_TASK INSTRUCTIONS_
Start to finish, return the listing below exactly, pictures excluded.

_INFORMATION PROVIDED_
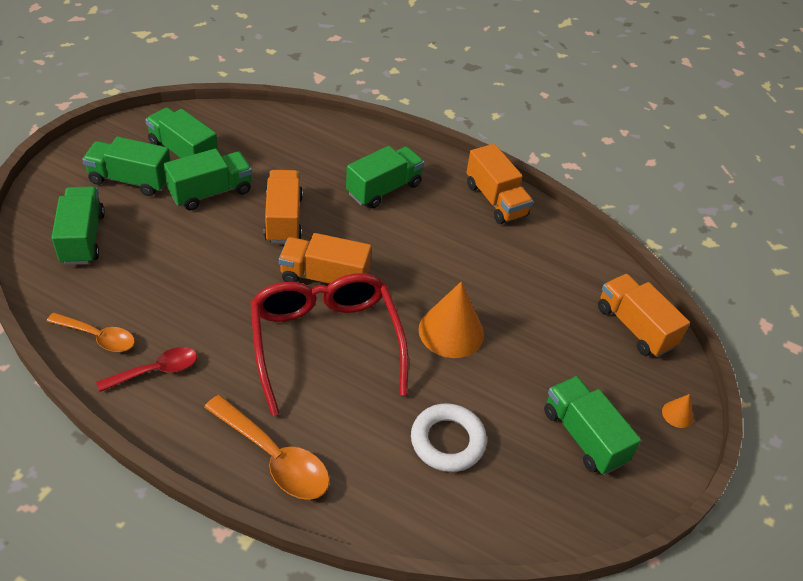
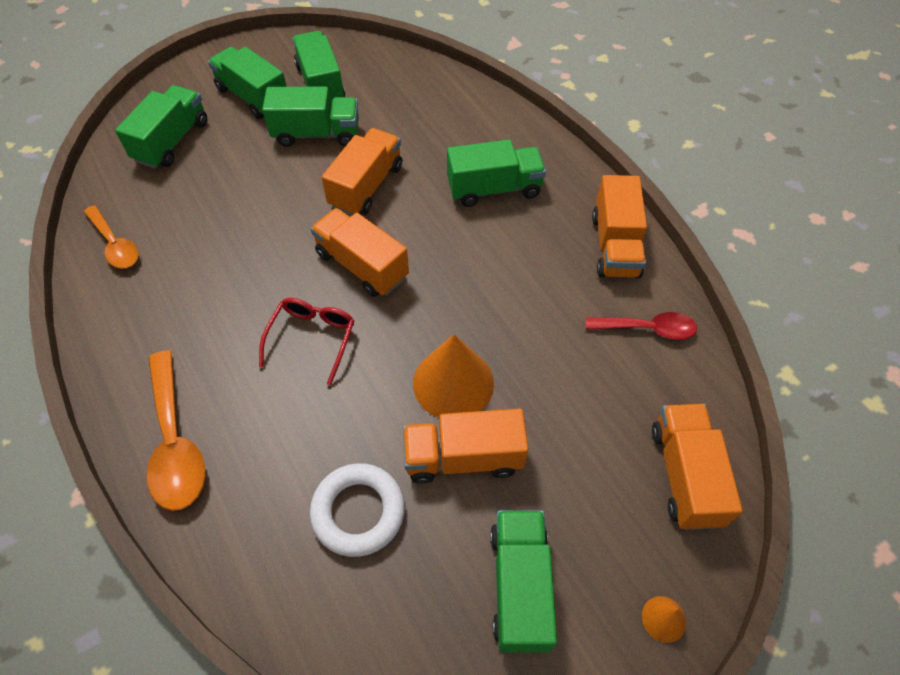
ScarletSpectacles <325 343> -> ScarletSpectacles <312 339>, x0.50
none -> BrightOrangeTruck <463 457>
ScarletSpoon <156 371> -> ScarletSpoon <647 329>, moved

_REPLY_
ScarletSpectacles <325 343> -> ScarletSpectacles <312 339>, x0.50
none -> BrightOrangeTruck <463 457>
ScarletSpoon <156 371> -> ScarletSpoon <647 329>, moved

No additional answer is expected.